* **WHAT TO PRODUCE**
The word "degrees" marks the lines to report; pull each of them from the listing.

* **INFORMATION SUPPLIED**
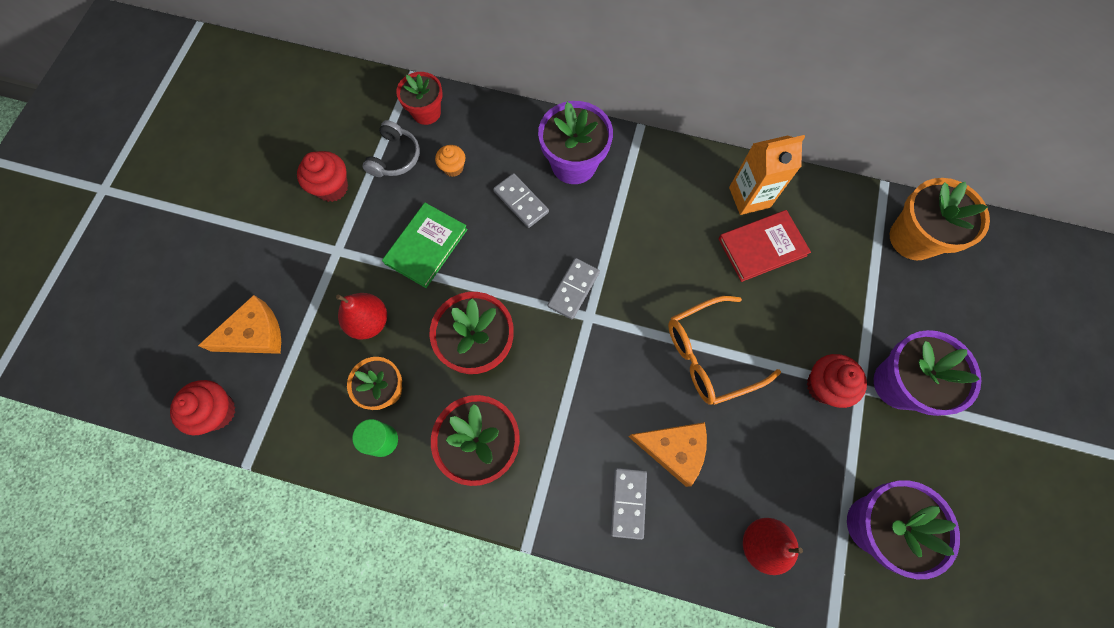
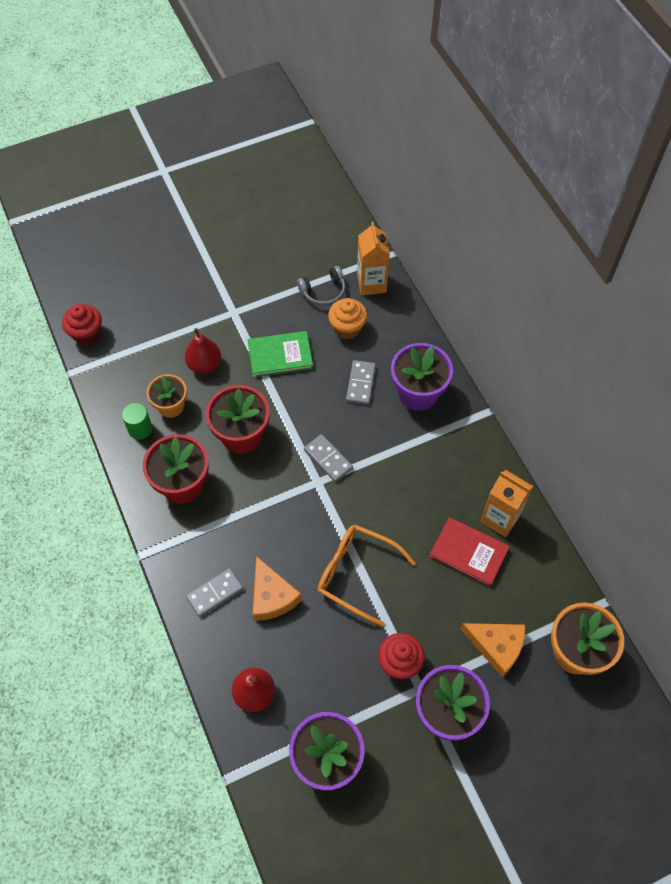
camera: 50 degrees right, 10 degrees down
orange cheese [198,295,281,354] -> orange cheese moved to [460,623,525,677]
red cupcake [297,151,348,202] -> none
red flower pot [396,72,443,125] -> orange carton [357,222,390,295]
orange cupcake [435,145,465,177] -> orange cupcake [328,298,367,339], size x1.56
grey domino [547,258,600,319] -> grey domino turned 60 degrees clockwise [304,434,353,482]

* **YOUR SOLUTION**
camera: 50 degrees right, 10 degrees down
grey domino [547,258,600,319] -> grey domino turned 60 degrees clockwise [304,434,353,482]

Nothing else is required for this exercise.